··· DATA SHOWN ···
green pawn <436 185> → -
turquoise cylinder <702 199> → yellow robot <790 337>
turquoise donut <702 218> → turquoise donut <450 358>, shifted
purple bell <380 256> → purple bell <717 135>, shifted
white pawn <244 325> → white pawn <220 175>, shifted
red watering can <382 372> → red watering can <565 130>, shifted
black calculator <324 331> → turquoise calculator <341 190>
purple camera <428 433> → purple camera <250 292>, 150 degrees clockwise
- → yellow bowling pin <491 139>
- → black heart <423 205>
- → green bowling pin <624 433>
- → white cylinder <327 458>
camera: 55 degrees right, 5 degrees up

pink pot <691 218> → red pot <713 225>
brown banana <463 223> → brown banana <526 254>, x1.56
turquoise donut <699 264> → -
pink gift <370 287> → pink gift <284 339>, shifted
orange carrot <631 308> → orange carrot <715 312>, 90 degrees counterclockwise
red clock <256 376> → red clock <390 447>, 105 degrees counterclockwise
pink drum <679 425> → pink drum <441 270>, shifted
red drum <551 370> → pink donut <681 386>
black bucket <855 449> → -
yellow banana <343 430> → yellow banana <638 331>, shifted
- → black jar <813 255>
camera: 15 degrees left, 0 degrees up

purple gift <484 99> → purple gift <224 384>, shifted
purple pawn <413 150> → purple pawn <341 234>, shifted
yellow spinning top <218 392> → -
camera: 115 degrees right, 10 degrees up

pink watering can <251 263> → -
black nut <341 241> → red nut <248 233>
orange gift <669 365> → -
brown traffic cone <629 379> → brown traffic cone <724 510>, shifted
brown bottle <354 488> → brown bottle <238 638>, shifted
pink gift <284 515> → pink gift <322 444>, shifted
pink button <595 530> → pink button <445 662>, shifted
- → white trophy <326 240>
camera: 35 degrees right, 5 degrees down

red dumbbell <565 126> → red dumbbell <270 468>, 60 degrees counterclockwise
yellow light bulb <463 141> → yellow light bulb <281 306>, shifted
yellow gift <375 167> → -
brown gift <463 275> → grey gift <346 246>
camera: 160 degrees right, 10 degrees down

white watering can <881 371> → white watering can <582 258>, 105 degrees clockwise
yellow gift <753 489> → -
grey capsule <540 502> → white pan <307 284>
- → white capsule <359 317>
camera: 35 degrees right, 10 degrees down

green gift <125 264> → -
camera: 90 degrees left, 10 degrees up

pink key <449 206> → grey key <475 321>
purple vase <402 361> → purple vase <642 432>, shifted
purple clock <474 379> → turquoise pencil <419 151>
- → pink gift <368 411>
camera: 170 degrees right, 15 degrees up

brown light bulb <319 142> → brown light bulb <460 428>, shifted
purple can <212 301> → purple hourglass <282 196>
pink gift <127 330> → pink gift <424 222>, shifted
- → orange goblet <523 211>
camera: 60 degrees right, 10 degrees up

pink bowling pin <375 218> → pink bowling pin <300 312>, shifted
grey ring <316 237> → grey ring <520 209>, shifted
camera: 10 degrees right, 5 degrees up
···
■ **BRIEF**:
Using the listing above, gather each line that holds the string "cylinder" and copy it.

■ **PROBLEM SOLUTION**:
turquoise cylinder <702 199> → yellow robot <790 337>
- → white cylinder <327 458>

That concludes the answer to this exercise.